DIRECTIONS: Give the entries below again, word for word, and leave out the images.

Recorded data:
BEGIN

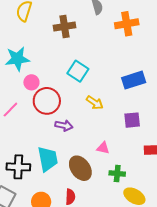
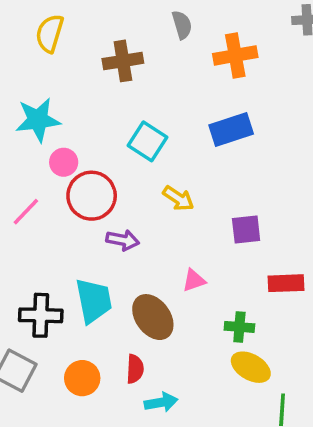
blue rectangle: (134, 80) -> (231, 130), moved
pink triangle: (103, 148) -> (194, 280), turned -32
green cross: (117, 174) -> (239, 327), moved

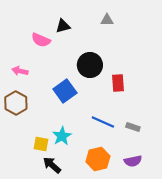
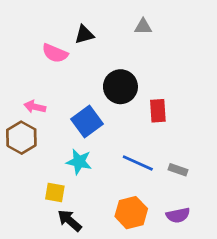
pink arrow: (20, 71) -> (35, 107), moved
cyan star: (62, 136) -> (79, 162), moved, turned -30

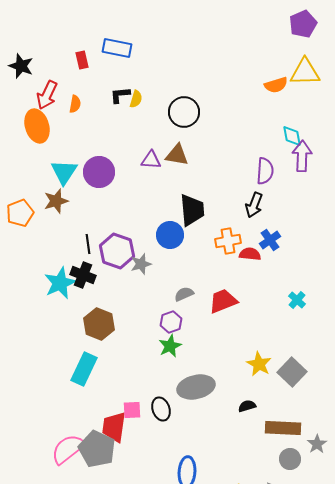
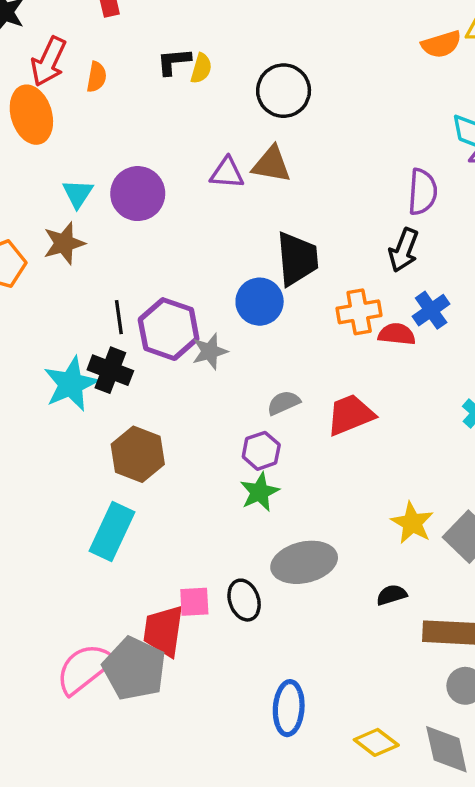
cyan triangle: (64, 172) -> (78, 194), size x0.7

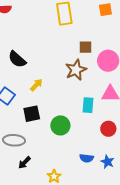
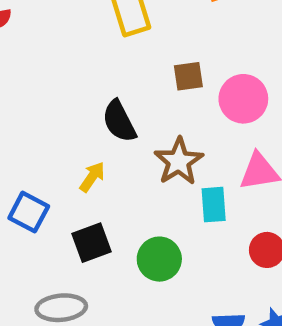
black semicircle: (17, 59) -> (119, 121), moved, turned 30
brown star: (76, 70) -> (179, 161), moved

END

RESULT OF THIS TASK:
blue rectangle: (134, 80) -> (231, 130), moved
pink triangle: (103, 148) -> (194, 280), turned -32
green cross: (117, 174) -> (239, 327), moved

pink arrow: (20, 71) -> (35, 107), moved
cyan star: (62, 136) -> (79, 162), moved, turned -30

cyan triangle: (64, 172) -> (78, 194), size x0.7

black semicircle: (17, 59) -> (119, 121), moved, turned 30
brown star: (76, 70) -> (179, 161), moved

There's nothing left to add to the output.